= What is being asked =
Lines in the listing below that contain the string "stockpot" are to be found and copied.

= Recorded information =
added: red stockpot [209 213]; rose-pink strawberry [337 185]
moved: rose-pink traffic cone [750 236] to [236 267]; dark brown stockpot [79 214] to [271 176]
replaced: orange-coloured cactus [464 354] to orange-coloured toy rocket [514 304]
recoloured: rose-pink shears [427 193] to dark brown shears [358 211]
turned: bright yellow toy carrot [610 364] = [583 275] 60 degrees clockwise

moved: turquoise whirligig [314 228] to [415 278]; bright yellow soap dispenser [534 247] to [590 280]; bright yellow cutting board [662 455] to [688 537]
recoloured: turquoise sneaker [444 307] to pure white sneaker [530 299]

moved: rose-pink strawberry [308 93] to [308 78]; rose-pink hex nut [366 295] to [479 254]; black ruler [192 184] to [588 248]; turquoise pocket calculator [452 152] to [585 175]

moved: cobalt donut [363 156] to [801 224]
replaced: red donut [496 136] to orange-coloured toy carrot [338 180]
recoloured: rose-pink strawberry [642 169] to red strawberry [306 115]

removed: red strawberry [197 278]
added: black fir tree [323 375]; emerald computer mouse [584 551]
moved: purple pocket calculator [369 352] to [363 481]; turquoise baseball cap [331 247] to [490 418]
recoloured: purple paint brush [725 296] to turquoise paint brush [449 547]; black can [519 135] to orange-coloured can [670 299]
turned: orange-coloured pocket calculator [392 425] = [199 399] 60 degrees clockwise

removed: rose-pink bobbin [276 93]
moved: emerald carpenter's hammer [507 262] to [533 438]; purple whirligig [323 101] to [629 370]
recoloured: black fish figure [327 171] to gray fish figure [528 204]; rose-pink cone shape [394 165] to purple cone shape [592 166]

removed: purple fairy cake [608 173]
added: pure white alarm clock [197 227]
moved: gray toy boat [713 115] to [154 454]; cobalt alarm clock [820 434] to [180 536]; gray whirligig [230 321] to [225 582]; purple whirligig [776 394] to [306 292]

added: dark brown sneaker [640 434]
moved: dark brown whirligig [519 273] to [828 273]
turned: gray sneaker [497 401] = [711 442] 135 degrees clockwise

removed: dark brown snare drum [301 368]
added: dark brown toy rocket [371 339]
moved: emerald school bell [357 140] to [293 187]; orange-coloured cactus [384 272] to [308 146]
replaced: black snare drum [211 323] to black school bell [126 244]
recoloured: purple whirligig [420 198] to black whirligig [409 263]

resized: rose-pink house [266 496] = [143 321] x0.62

= Exercise output =
added: red stockpot [209 213]; rose-pink strawberry [337 185]
moved: rose-pink traffic cone [750 236] to [236 267]; dark brown stockpot [79 214] to [271 176]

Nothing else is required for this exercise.